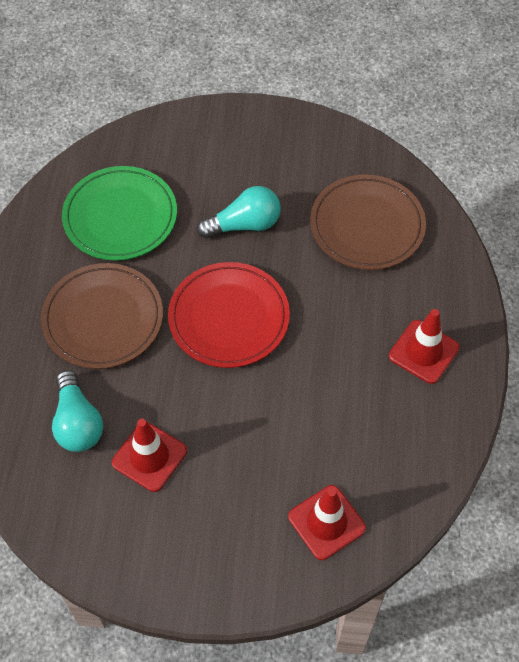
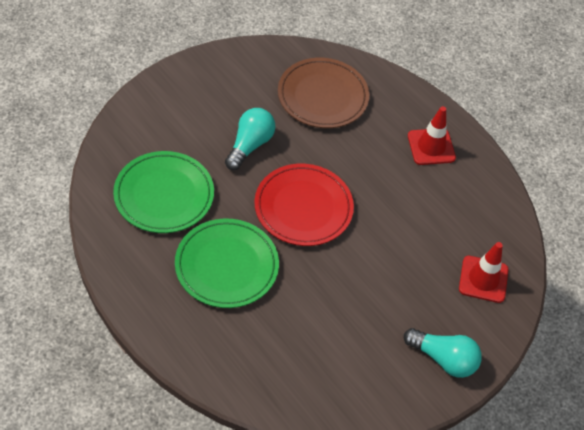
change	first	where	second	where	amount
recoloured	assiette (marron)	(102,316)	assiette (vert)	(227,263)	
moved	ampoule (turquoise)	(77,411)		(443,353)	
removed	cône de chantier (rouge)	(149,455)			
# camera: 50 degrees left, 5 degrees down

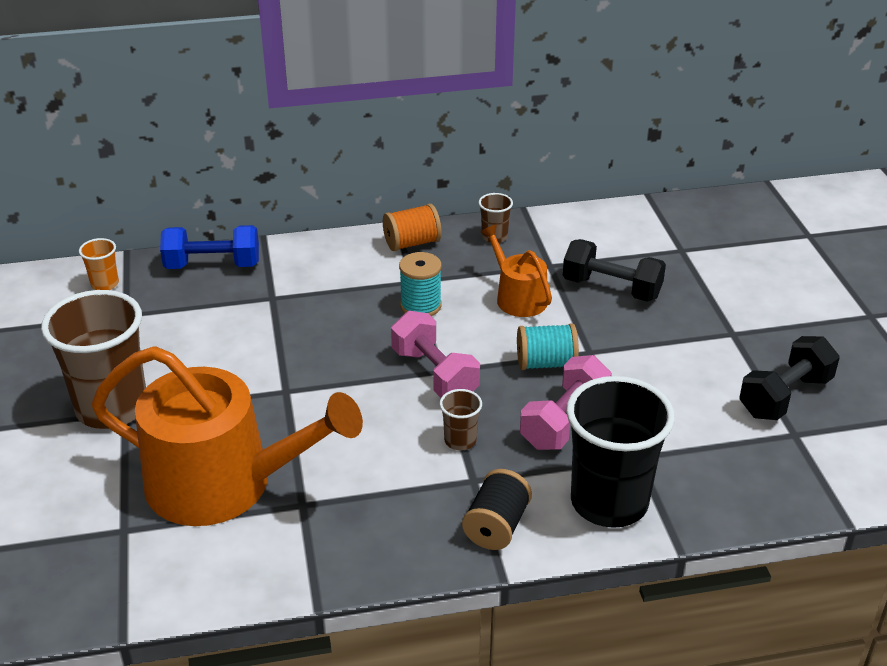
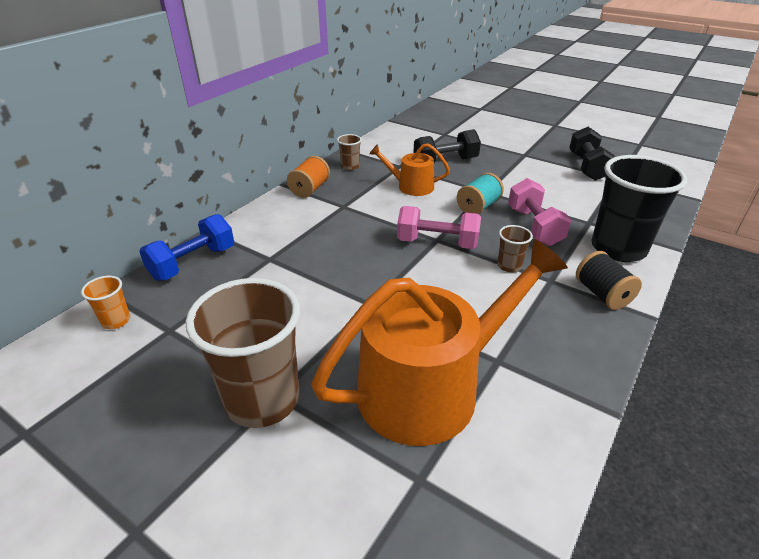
change	first	where	second	where	amount
removed	bobine (turquoise)	(420,284)			
# camera: 45 degrees left, 0 degrees up

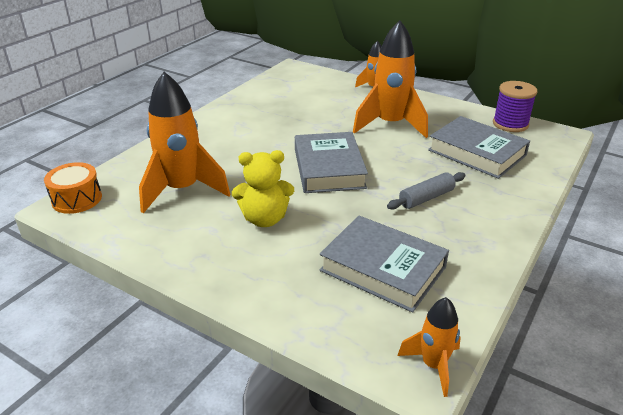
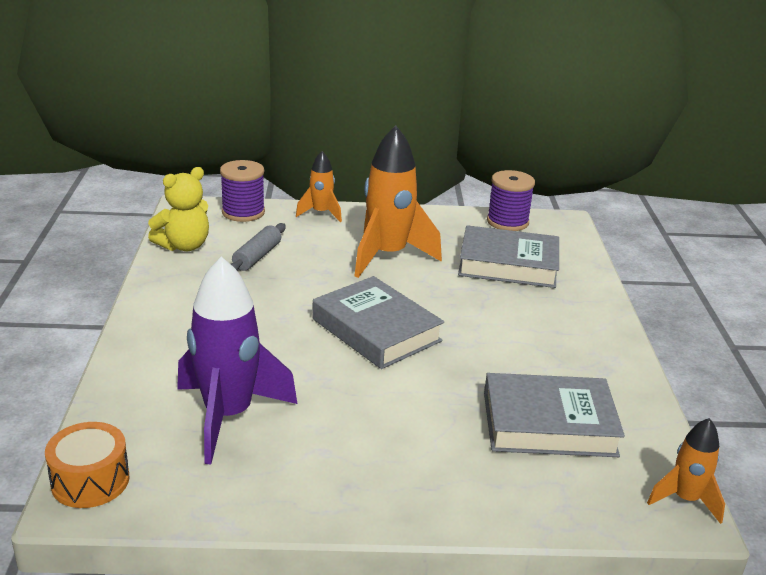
change	first	where	second	where	amount
recoloured	fusée (orange)	(184,142)	fusée (violet)	(237,361)	
moved	ours en peluche (jaune)	(263,188)		(178,209)	
moved	rouleau à pâtisserie (gris)	(426,191)		(258,247)	
added			bobine (violet)	(242,191)	
# camera: 35 degrees left, 5 degrees down

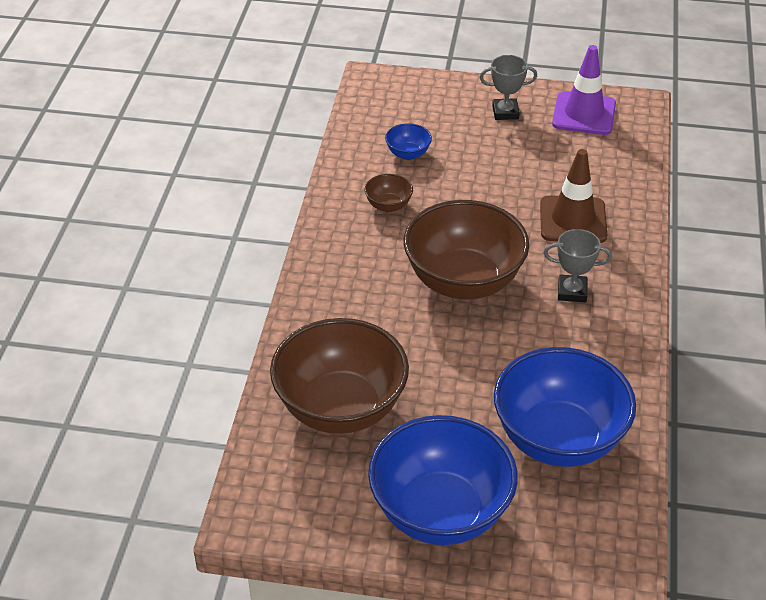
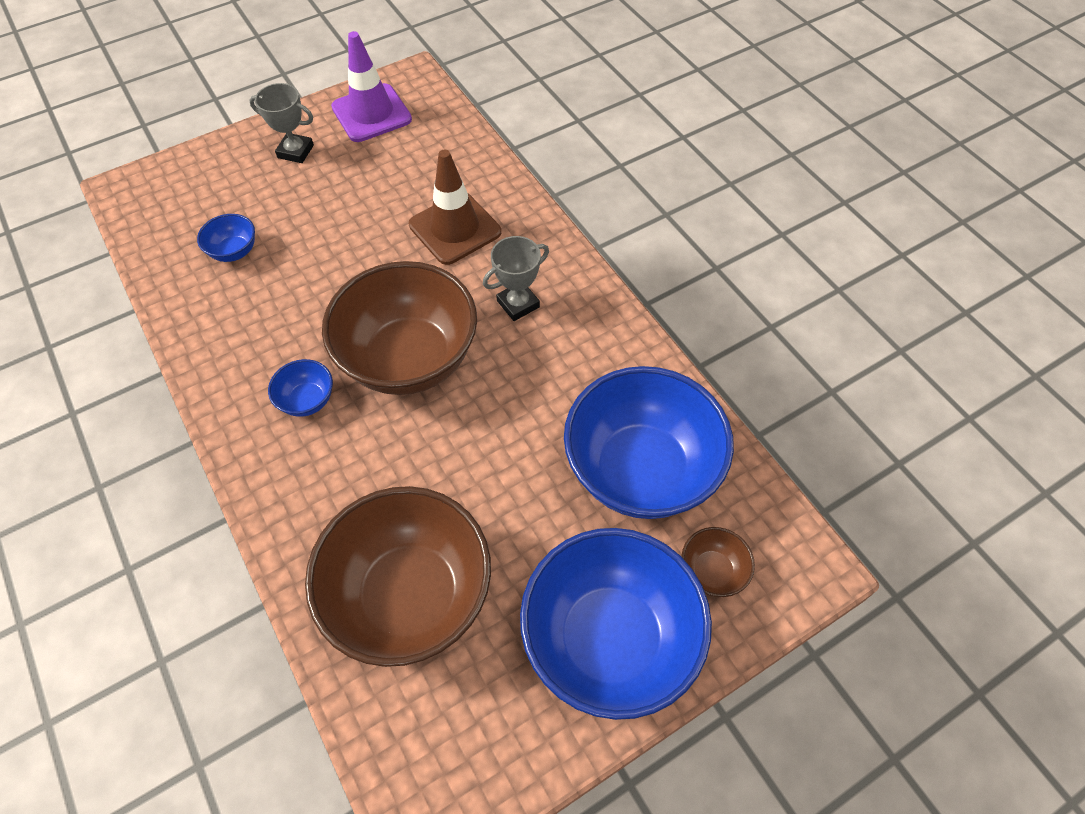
change	first	where	second	where	amount
turned	trophée (gris)	(508,87)		(281,123)	60 degrees clockwise
moved	bol (marron)	(388,193)		(718,562)	
added			bol (bleu)	(300,388)	
# camera: 40 degrees left, 15 degrees up

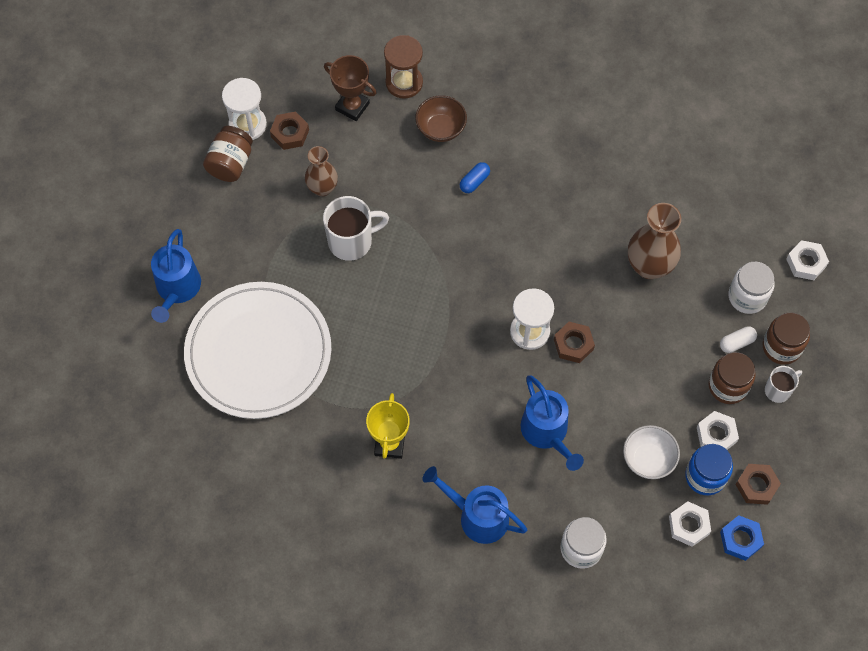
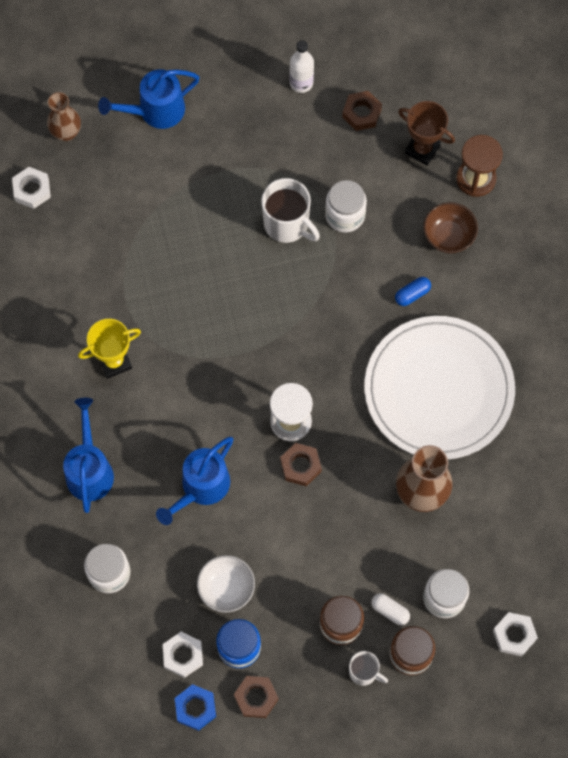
change	first	where	second	where	amount
turned	trophée (marron)	(350,88)		(426,133)	60 degrees counterclockwise
removed	sablier (blanc)	(244,109)			
replaced	bocal (marron)	(228,154)	bouteille (blanc)	(301,66)	
moved	vase (marron)	(321,171)		(64,116)	
turned	gélule (bleu)	(475,177)		(413,291)	45 degrees counterclockwise
moved	assiette (blanc)	(257,350)		(439,387)	
moved	écrou (blanc)	(718,430)		(31,188)	
added			bocal (blanc)	(346,206)	
# camera: 60 degrees right, 5 degrees up

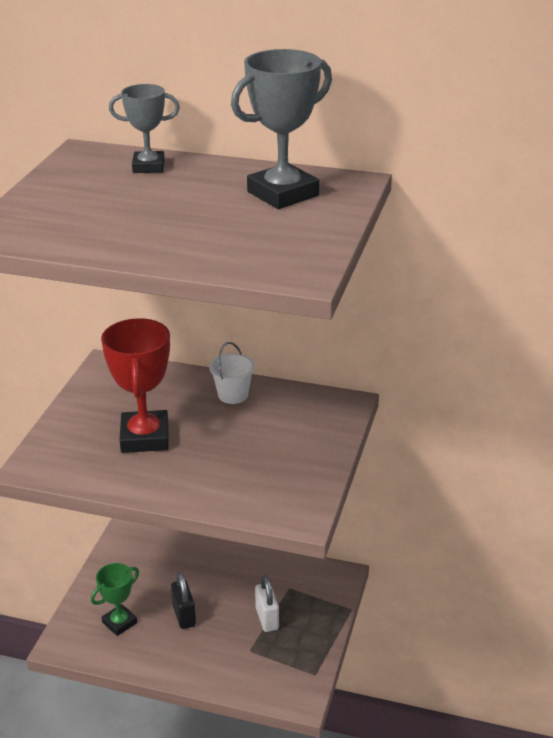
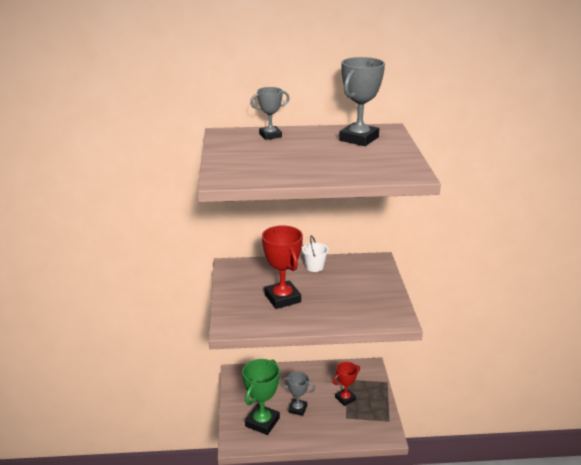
change	first	where	second	where	amount
resized	trophée (vert)	(115,599)		(261,397)	x1.64
replaced	cadenas (noir)	(183,601)	trophée (gris)	(298,393)	
replaced	cadenas (blanc)	(267,603)	trophée (rouge)	(346,384)	
# camera: 20 degrees left, 5 degrees down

REQUIREMENT
Show, from the records above, every line that includes "added".

SOLUTION FOR THIS PROBLEM
added			bobine (violet)	(242,191)	
added			bol (bleu)	(300,388)	
added			bocal (blanc)	(346,206)	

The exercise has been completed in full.